**Problem**
Below are records with pictures. Reproduce exactly the lines from the line with "blue brick B2:C3" to the line with "orange brick C9:D9", inclusive, and leave each picture out.

**Supplied records**
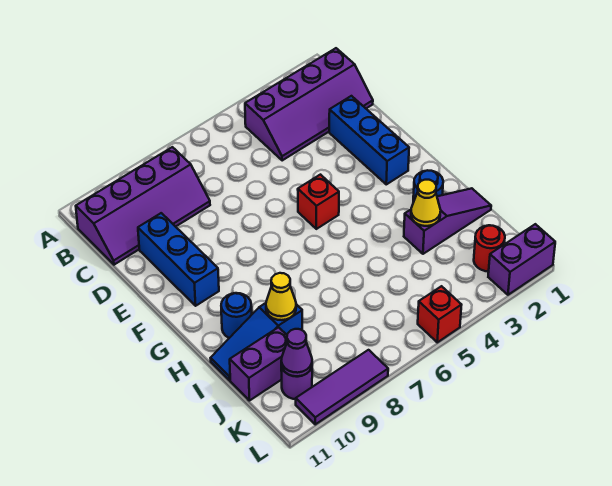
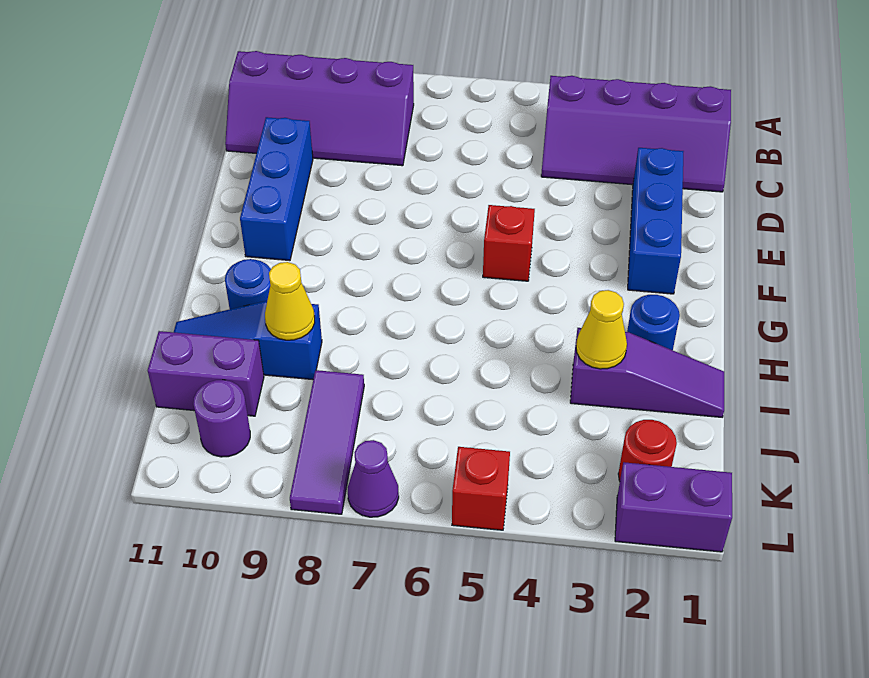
purple cone K10 level 2 -> purple cone L7 level 1
purple tile L8:L10 level 1 -> purple tile J8:L8 level 1

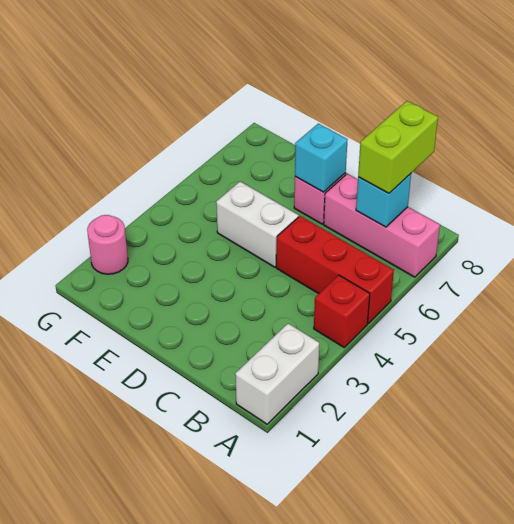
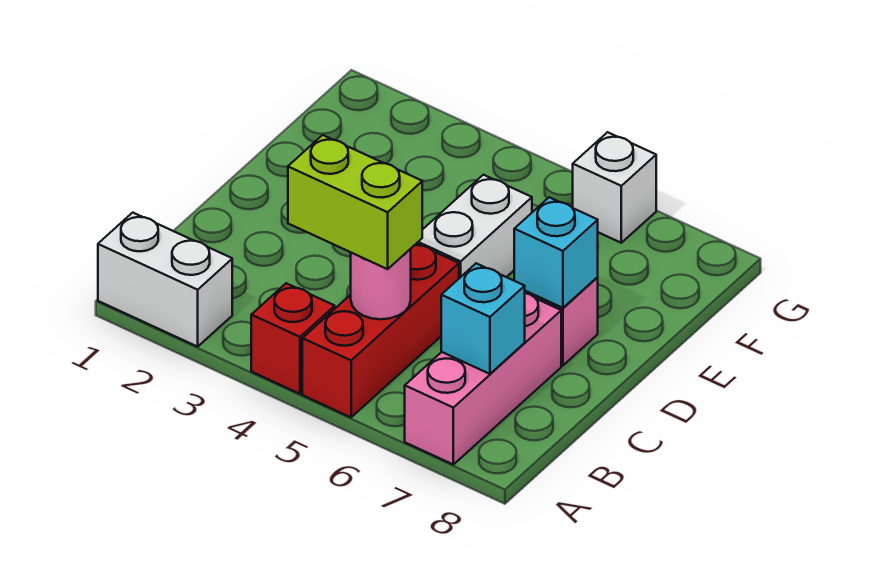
lime brick B7:B8 level 3 -> lime brick B4:B5 level 3
pink round brick G2 level 1 -> pink round brick B5 level 2
none -> white brick G6 level 1

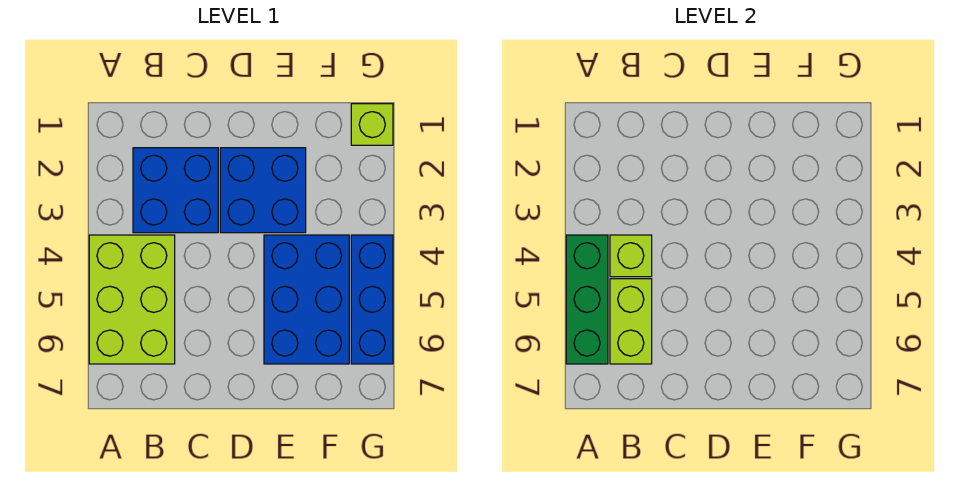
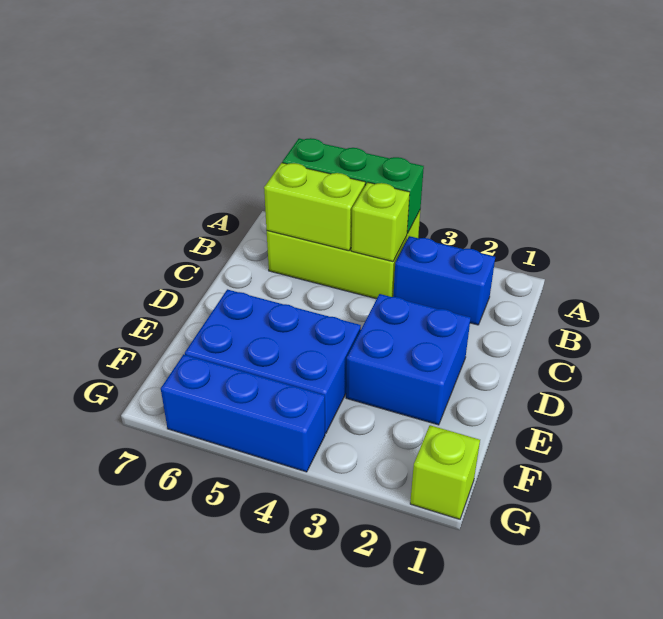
blue brick B2:C3 level 1 -> blue brick B2:B3 level 1

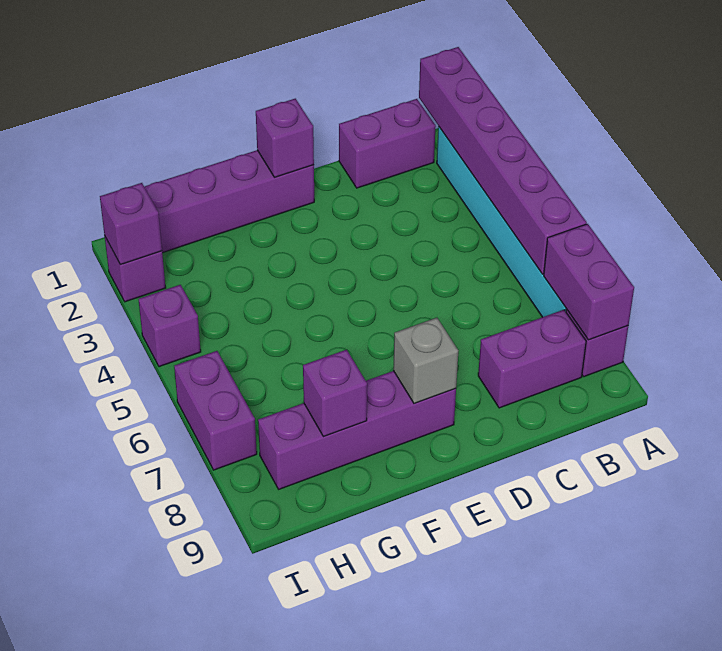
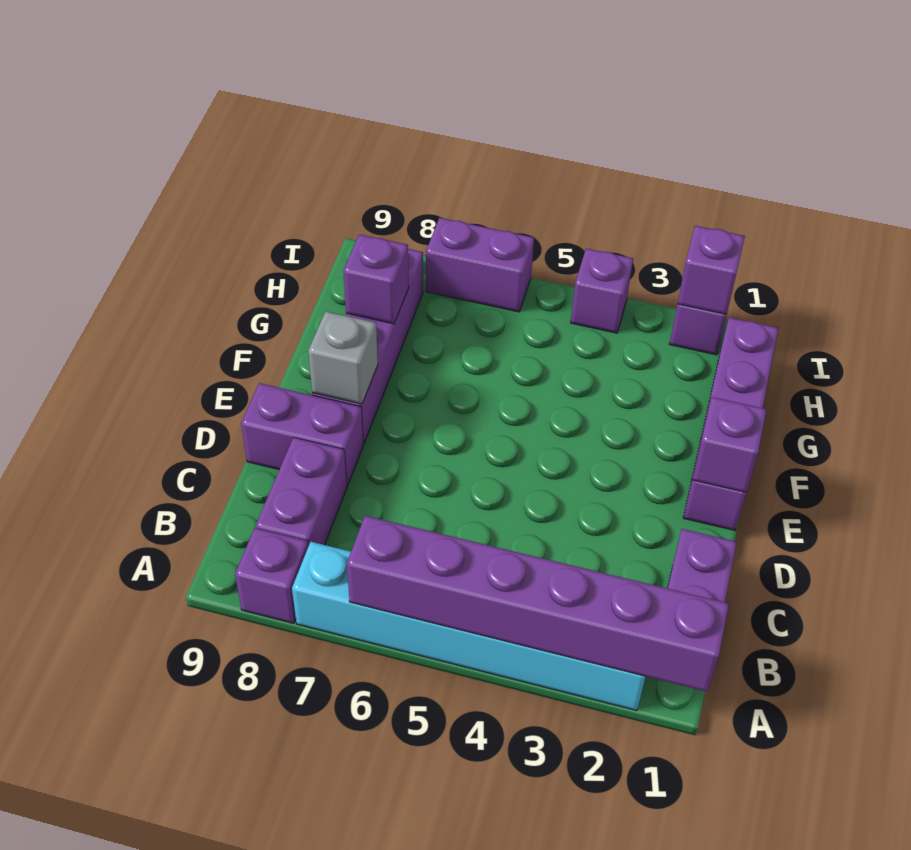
purple brick A7:A8 level 2 -> purple brick D8:D9 level 1

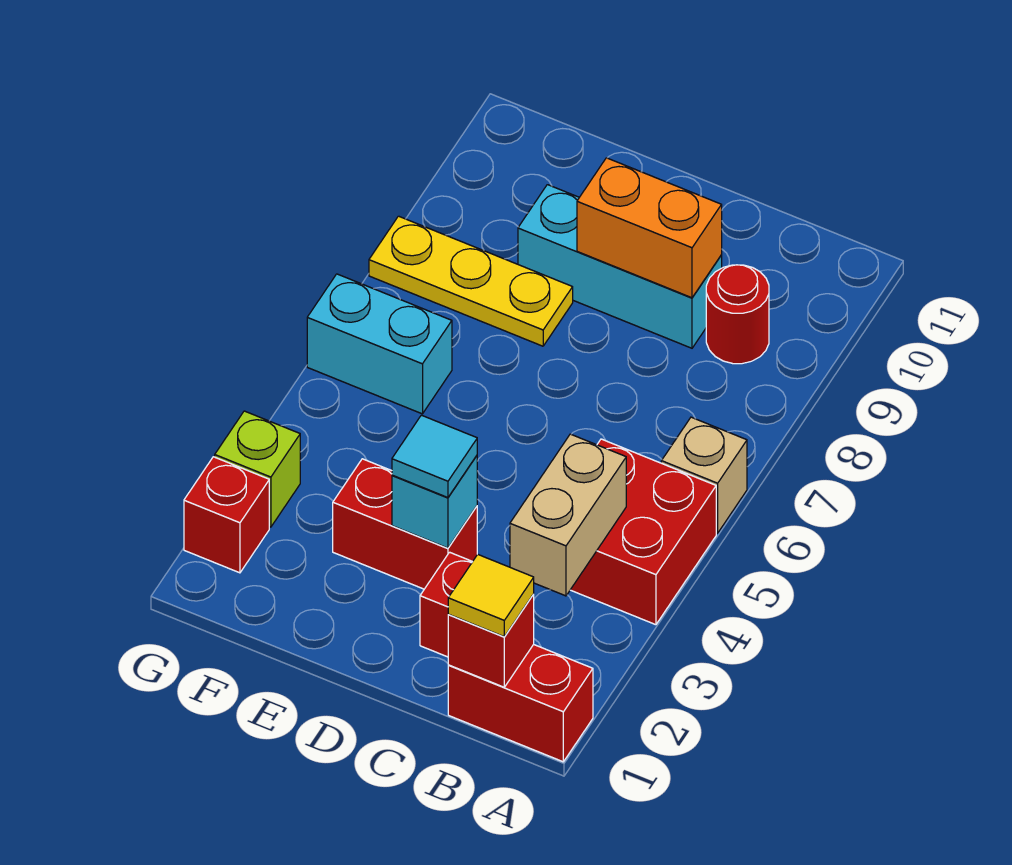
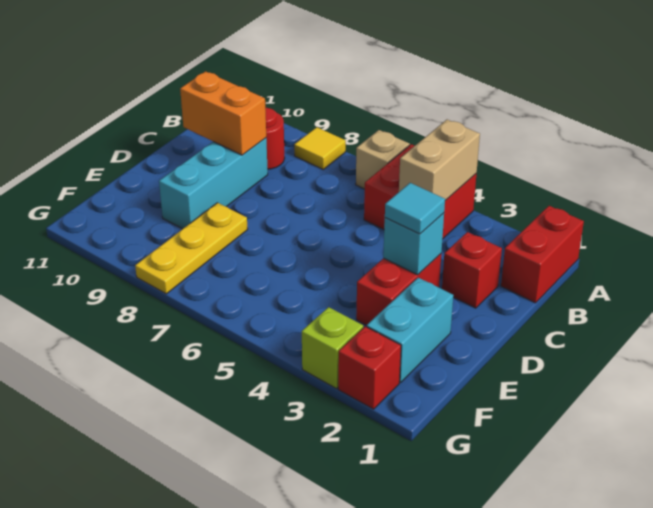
red brick B1 level 2 -> none
yellow tile B1 level 3 -> yellow tile A8 level 1
tan brick B3:B4 level 2 -> tan brick A4:B4 level 2
orange brick C9:D9 level 2 -> orange brick C9:C10 level 2
cyan brick F6:G6 level 1 -> cyan brick E2:F2 level 1

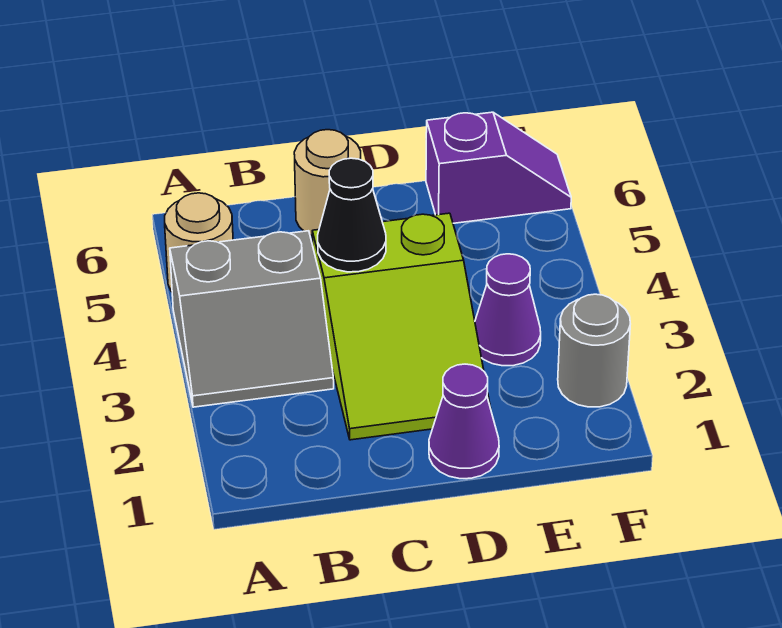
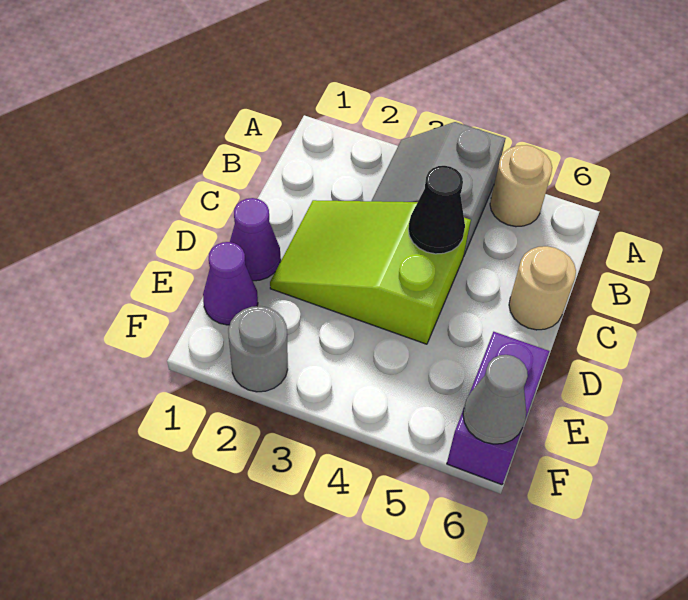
purple cone E3 level 1 -> purple cone E1 level 1
purple slope E6:F6 level 1 top E -> purple brick E6:F6 level 1
none -> grey cone F6 level 2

**Worked solution**
blue brick B2:C3 level 1 -> blue brick B2:B3 level 1

purple brick A7:A8 level 2 -> purple brick D8:D9 level 1

red brick B1 level 2 -> none
yellow tile B1 level 3 -> yellow tile A8 level 1
tan brick B3:B4 level 2 -> tan brick A4:B4 level 2
orange brick C9:D9 level 2 -> orange brick C9:C10 level 2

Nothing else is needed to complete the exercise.